◆ Assignment:
A word-for-word copy of the records below is needed, without the images.

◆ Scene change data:
------------------------------------

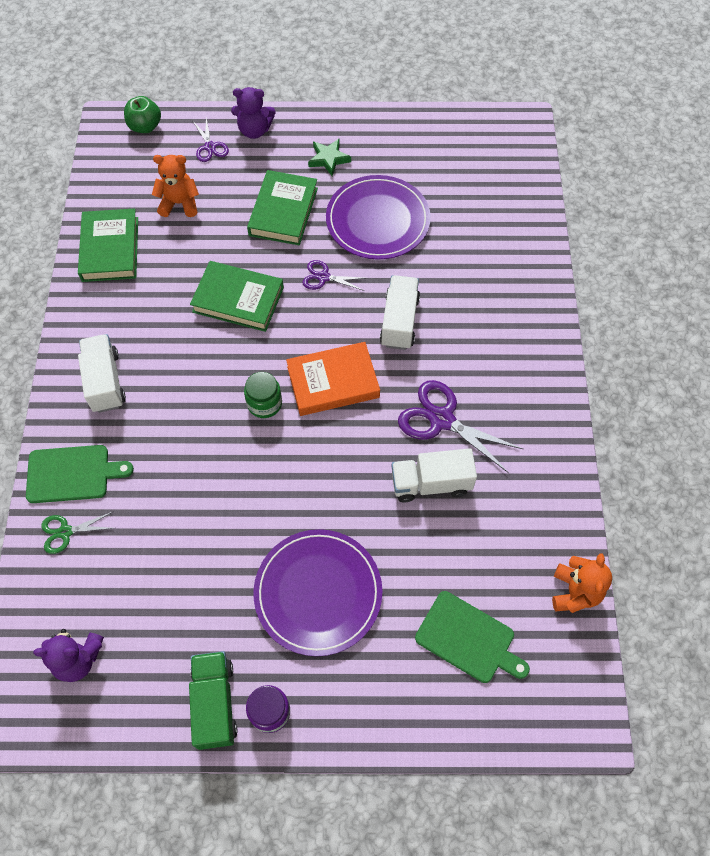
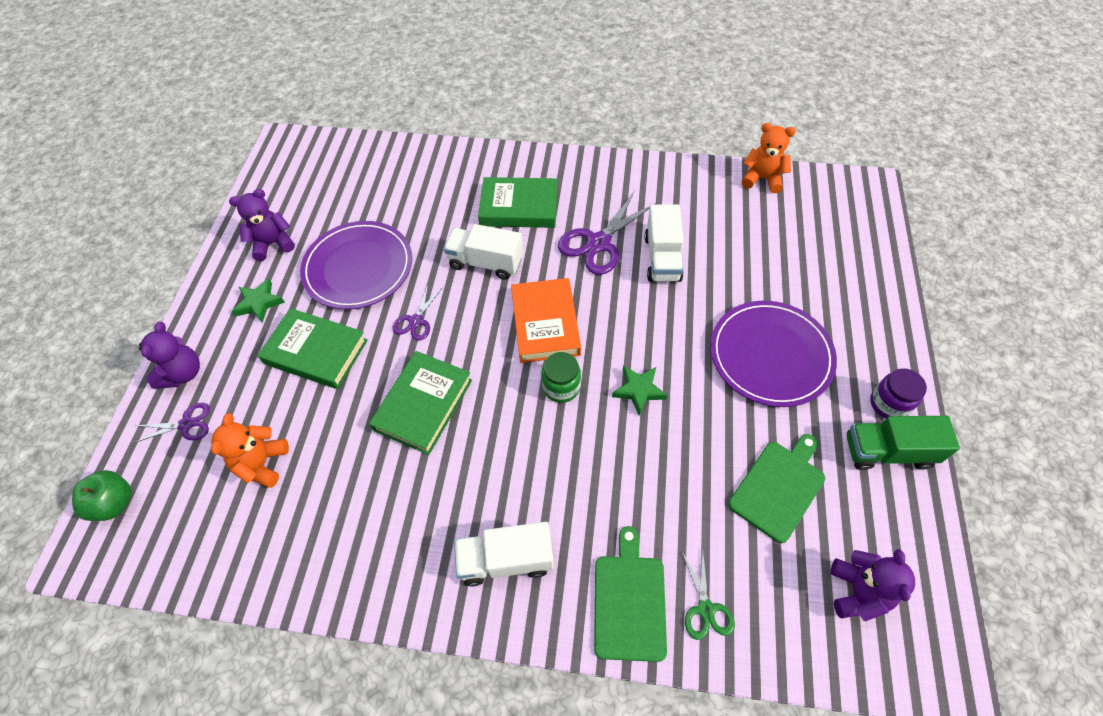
camera: 80 degrees left, 5 degrees down
green book [78,208,138,282] -> green book moved to [478,177,558,228]
green cutting board [415,591,530,683] -> green cutting board moved to [728,434,825,543]
none -> purple teddy bear [229,189,295,261]
none -> green star [612,366,668,415]

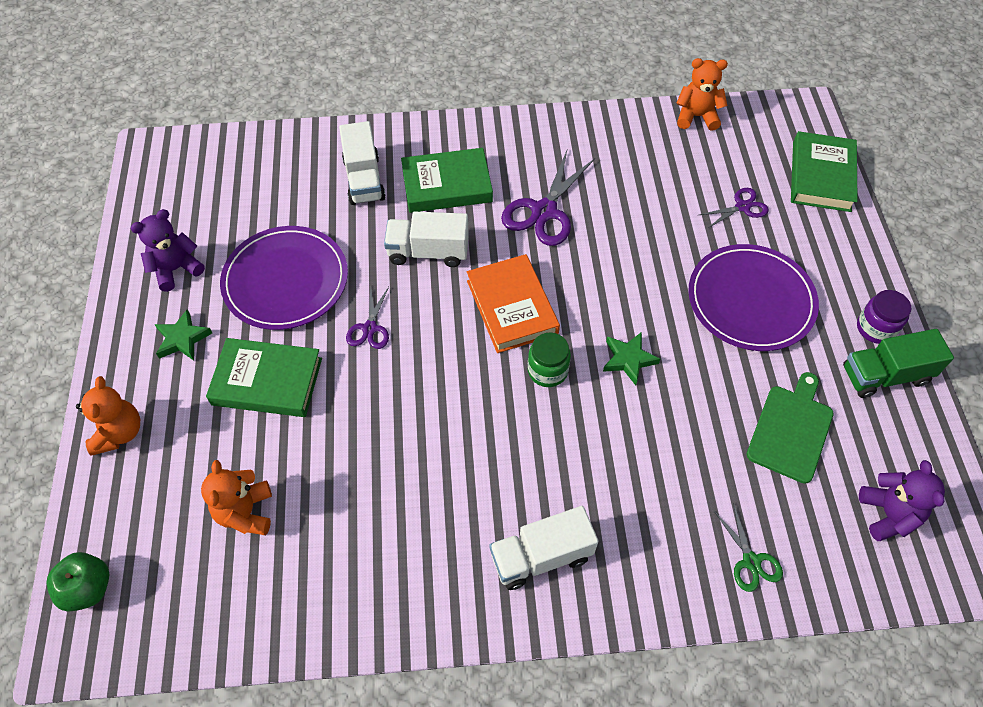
camera: 15 degrees left, 0 degrees up
purple scissors [134,403,210,443] -> purple scissors moved to [699,188,769,229]
purple teddy bear [139,322,200,389] -> orange teddy bear [76,376,140,456]
green book [369,351,472,455] -> green book moved to [791,131,858,212]
green cutting board [594,526,667,662] -> none
white truck [645,204,684,282] -> white truck moved to [339,121,386,205]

------------------------------------

◆ Output of the exercise:
camera: 80 degrees left, 5 degrees down
green book [78,208,138,282] -> green book moved to [478,177,558,228]
green cutting board [415,591,530,683] -> green cutting board moved to [728,434,825,543]
none -> purple teddy bear [229,189,295,261]
none -> green star [612,366,668,415]

camera: 15 degrees left, 0 degrees up
purple scissors [134,403,210,443] -> purple scissors moved to [699,188,769,229]
purple teddy bear [139,322,200,389] -> orange teddy bear [76,376,140,456]
green book [369,351,472,455] -> green book moved to [791,131,858,212]
green cutting board [594,526,667,662] -> none
white truck [645,204,684,282] -> white truck moved to [339,121,386,205]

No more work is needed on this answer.